Counted item lists
..........
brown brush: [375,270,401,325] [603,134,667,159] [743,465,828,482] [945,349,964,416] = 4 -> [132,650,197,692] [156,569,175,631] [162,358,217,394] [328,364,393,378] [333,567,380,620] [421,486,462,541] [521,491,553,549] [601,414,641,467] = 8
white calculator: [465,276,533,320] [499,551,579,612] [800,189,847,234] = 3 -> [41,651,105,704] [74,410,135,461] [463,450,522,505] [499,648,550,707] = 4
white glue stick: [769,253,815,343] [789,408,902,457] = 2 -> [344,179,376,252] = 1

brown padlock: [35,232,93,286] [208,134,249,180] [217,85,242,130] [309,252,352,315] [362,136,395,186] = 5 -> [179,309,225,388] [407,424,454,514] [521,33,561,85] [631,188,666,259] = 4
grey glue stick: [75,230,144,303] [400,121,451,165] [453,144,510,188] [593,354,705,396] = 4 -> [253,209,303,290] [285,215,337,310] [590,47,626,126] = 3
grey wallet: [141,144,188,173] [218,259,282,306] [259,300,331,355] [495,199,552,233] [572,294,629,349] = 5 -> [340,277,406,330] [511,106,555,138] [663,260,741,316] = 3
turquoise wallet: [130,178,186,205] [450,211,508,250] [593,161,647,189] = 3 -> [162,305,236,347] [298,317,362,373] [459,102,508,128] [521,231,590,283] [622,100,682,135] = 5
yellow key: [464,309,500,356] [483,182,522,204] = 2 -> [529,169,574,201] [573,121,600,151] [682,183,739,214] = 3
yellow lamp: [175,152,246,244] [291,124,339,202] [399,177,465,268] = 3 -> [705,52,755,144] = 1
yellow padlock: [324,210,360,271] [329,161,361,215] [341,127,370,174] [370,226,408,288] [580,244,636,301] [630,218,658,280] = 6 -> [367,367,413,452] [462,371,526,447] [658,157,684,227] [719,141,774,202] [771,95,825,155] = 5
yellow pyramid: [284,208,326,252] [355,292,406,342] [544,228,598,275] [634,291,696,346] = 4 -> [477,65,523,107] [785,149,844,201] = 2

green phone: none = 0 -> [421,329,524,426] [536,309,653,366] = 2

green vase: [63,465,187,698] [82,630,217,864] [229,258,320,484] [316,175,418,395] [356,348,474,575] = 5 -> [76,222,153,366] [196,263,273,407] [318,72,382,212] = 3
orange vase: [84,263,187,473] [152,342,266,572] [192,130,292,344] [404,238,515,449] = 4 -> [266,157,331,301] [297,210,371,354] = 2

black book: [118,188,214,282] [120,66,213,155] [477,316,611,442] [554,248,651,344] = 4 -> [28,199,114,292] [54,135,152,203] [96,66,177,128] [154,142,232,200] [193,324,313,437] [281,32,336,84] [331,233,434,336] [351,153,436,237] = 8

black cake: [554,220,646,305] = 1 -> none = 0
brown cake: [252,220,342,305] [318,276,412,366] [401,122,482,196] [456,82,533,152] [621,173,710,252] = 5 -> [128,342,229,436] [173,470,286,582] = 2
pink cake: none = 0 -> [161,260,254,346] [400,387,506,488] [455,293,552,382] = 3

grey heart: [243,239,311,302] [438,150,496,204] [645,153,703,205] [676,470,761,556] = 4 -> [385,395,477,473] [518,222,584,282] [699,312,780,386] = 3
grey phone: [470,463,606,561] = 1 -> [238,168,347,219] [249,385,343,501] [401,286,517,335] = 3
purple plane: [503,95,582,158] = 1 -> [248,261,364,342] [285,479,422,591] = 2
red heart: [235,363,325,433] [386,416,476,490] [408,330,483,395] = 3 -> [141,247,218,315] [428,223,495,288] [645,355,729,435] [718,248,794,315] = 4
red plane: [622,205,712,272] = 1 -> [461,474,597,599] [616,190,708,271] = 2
..........
Every record above is to be given again precisely.

brown brush: [375,270,401,325] [603,134,667,159] [743,465,828,482] [945,349,964,416] = 4 -> [132,650,197,692] [156,569,175,631] [162,358,217,394] [328,364,393,378] [333,567,380,620] [421,486,462,541] [521,491,553,549] [601,414,641,467] = 8
white calculator: [465,276,533,320] [499,551,579,612] [800,189,847,234] = 3 -> [41,651,105,704] [74,410,135,461] [463,450,522,505] [499,648,550,707] = 4
white glue stick: [769,253,815,343] [789,408,902,457] = 2 -> [344,179,376,252] = 1

brown padlock: [35,232,93,286] [208,134,249,180] [217,85,242,130] [309,252,352,315] [362,136,395,186] = 5 -> [179,309,225,388] [407,424,454,514] [521,33,561,85] [631,188,666,259] = 4
grey glue stick: [75,230,144,303] [400,121,451,165] [453,144,510,188] [593,354,705,396] = 4 -> [253,209,303,290] [285,215,337,310] [590,47,626,126] = 3
grey wallet: [141,144,188,173] [218,259,282,306] [259,300,331,355] [495,199,552,233] [572,294,629,349] = 5 -> [340,277,406,330] [511,106,555,138] [663,260,741,316] = 3
turquoise wallet: [130,178,186,205] [450,211,508,250] [593,161,647,189] = 3 -> [162,305,236,347] [298,317,362,373] [459,102,508,128] [521,231,590,283] [622,100,682,135] = 5
yellow key: [464,309,500,356] [483,182,522,204] = 2 -> [529,169,574,201] [573,121,600,151] [682,183,739,214] = 3
yellow lamp: [175,152,246,244] [291,124,339,202] [399,177,465,268] = 3 -> [705,52,755,144] = 1
yellow padlock: [324,210,360,271] [329,161,361,215] [341,127,370,174] [370,226,408,288] [580,244,636,301] [630,218,658,280] = 6 -> [367,367,413,452] [462,371,526,447] [658,157,684,227] [719,141,774,202] [771,95,825,155] = 5
yellow pyramid: [284,208,326,252] [355,292,406,342] [544,228,598,275] [634,291,696,346] = 4 -> [477,65,523,107] [785,149,844,201] = 2

green phone: none = 0 -> [421,329,524,426] [536,309,653,366] = 2

green vase: [63,465,187,698] [82,630,217,864] [229,258,320,484] [316,175,418,395] [356,348,474,575] = 5 -> [76,222,153,366] [196,263,273,407] [318,72,382,212] = 3
orange vase: [84,263,187,473] [152,342,266,572] [192,130,292,344] [404,238,515,449] = 4 -> [266,157,331,301] [297,210,371,354] = 2

black book: [118,188,214,282] [120,66,213,155] [477,316,611,442] [554,248,651,344] = 4 -> [28,199,114,292] [54,135,152,203] [96,66,177,128] [154,142,232,200] [193,324,313,437] [281,32,336,84] [331,233,434,336] [351,153,436,237] = 8

black cake: [554,220,646,305] = 1 -> none = 0
brown cake: [252,220,342,305] [318,276,412,366] [401,122,482,196] [456,82,533,152] [621,173,710,252] = 5 -> [128,342,229,436] [173,470,286,582] = 2
pink cake: none = 0 -> [161,260,254,346] [400,387,506,488] [455,293,552,382] = 3

grey heart: [243,239,311,302] [438,150,496,204] [645,153,703,205] [676,470,761,556] = 4 -> [385,395,477,473] [518,222,584,282] [699,312,780,386] = 3
grey phone: [470,463,606,561] = 1 -> [238,168,347,219] [249,385,343,501] [401,286,517,335] = 3
purple plane: [503,95,582,158] = 1 -> [248,261,364,342] [285,479,422,591] = 2
red heart: [235,363,325,433] [386,416,476,490] [408,330,483,395] = 3 -> [141,247,218,315] [428,223,495,288] [645,355,729,435] [718,248,794,315] = 4
red plane: [622,205,712,272] = 1 -> [461,474,597,599] [616,190,708,271] = 2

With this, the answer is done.